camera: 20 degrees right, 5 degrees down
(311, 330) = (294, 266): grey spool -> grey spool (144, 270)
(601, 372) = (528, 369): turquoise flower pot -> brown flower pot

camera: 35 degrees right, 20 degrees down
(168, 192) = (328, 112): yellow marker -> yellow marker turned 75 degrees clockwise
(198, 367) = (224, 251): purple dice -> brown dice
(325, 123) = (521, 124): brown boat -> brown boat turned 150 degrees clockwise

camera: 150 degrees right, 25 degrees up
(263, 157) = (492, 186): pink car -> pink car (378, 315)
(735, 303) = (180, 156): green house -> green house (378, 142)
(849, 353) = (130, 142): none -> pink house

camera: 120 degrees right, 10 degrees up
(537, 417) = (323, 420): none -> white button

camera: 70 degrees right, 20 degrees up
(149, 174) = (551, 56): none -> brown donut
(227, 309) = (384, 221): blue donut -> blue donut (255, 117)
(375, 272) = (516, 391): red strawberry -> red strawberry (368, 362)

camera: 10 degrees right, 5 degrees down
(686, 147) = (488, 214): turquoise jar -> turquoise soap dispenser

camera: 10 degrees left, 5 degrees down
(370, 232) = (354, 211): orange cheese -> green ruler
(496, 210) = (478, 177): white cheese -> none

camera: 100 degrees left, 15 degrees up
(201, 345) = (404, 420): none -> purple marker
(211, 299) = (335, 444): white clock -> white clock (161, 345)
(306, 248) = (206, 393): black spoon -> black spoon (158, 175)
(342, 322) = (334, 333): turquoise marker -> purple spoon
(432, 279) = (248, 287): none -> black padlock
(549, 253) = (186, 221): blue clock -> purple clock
::::
Reproduce every line of the records containing the string "left".

camera: 10 degrees left, 5 degrees down
camera: 100 degrees left, 15 degrees up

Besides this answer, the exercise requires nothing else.